• _Exercise requirements_: Determine how many lines of the material hold the string "orange" and reply with only that number.

• _Entries supplied_:
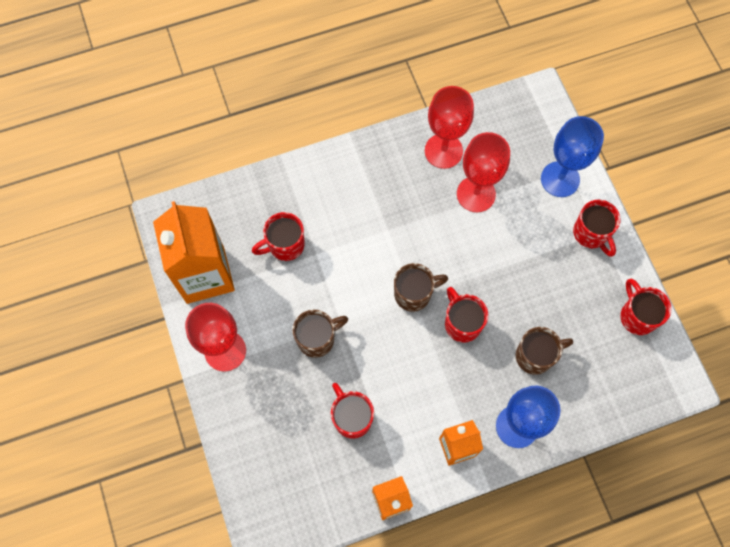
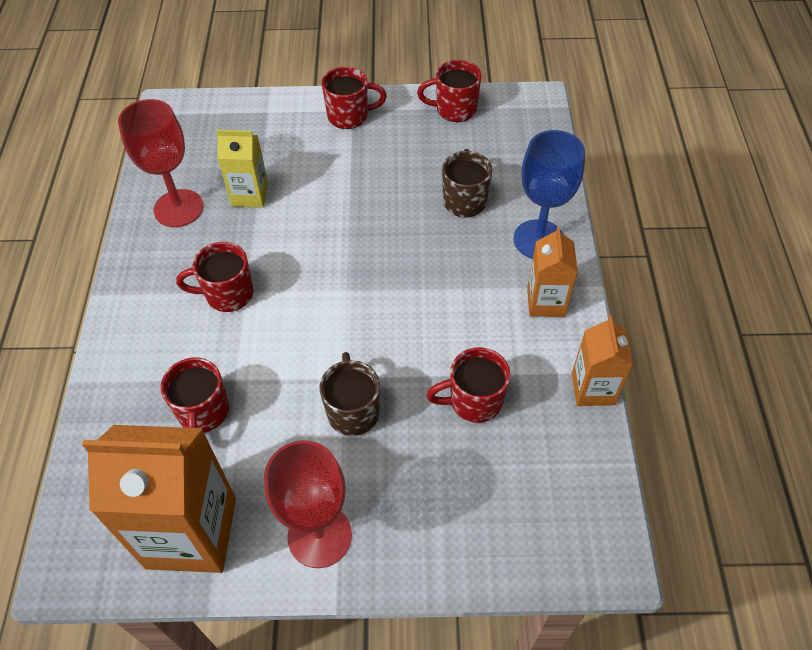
camera: 70 degrees left, 15 degrees down
(414, 294) = (342, 289): brown mug -> none
(462, 323) = (399, 253): red mug -> red mug (227, 294)
(476, 194) = (250, 195): red goblet -> yellow carton
(560, 179) = (275, 121): blue goblet -> none

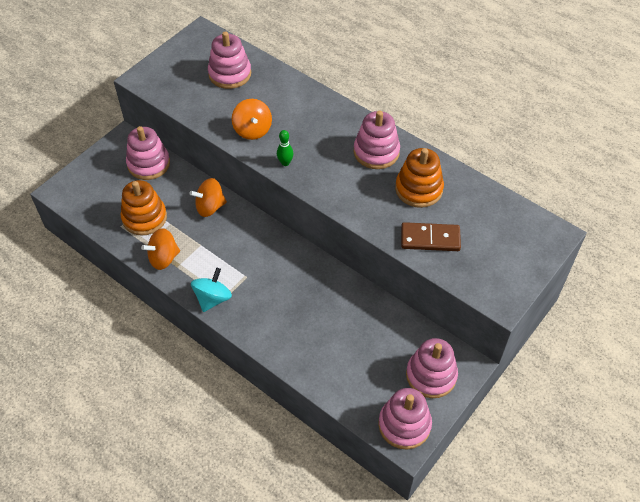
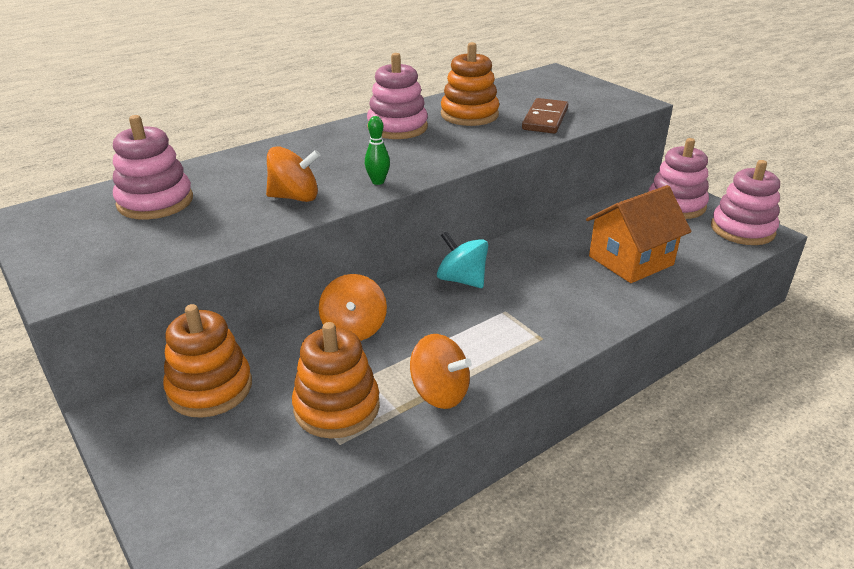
camera: 75 degrees left, 20 degrees down
(148, 164) = (210, 388): pink stacking toy -> orange stacking toy
(163, 258) = (439, 393): orange spinning top -> orange spinning top turned 45 degrees counterclockwise
(213, 298) = (538, 348): turquoise spinning top -> turquoise spinning top (462, 280)
(329, 344) = (630, 260): none -> orange house

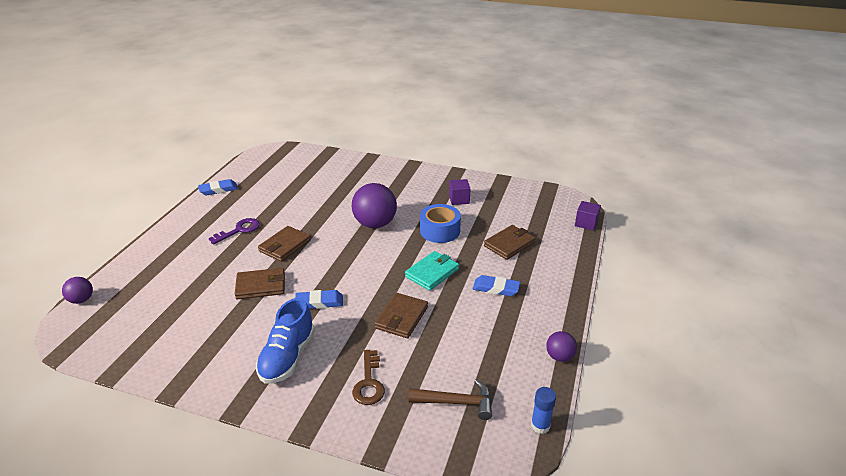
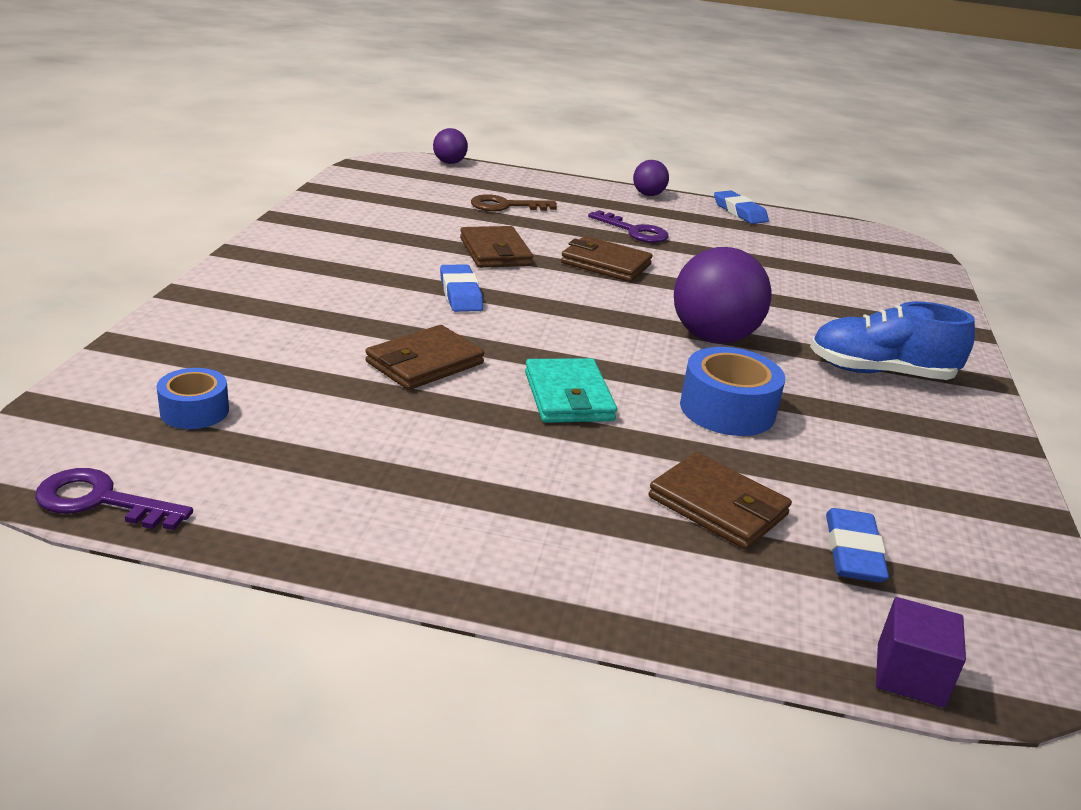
camera: 80 degrees right, 5 degrees down
(287, 357) = (331, 276): blue shoe -> blue shoe (880, 372)
(369, 382) = (264, 334): brown key -> brown key (506, 206)
(402, 318) = (425, 363): brown wallet -> brown wallet turned 60 degrees counterclockwise
(432, 273) = (568, 396): turquoise wallet -> turquoise wallet turned 45 degrees clockwise
(456, 402) = (194, 411): brown hammer -> blue tape
(459, 199) = (878, 440): purple cube -> none
(496, 288) = (532, 474): blue eraser -> blue eraser (853, 552)
(540, 425) = (101, 501): blue glue stick -> purple key
(559, 356) = (295, 548): purple ball -> purple ball (648, 195)

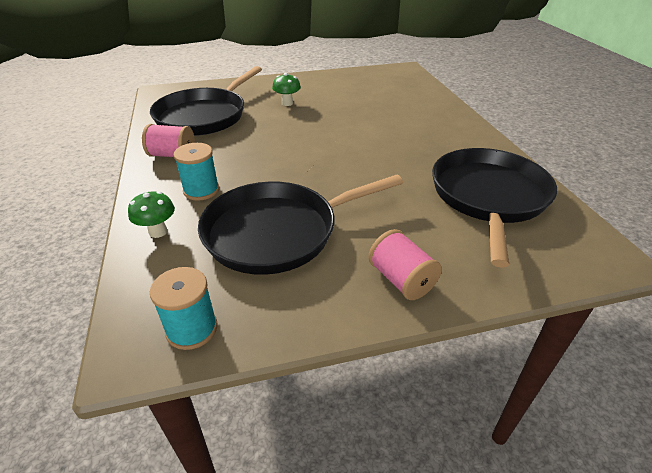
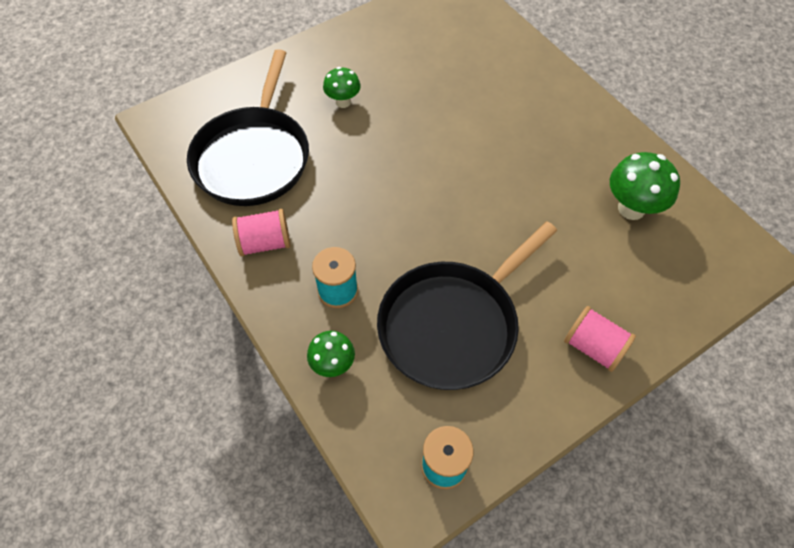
camera: 20 degrees left, 20 degrees up
(488, 197) = (631, 208): black pan -> green mushroom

• _Result of the task_: 3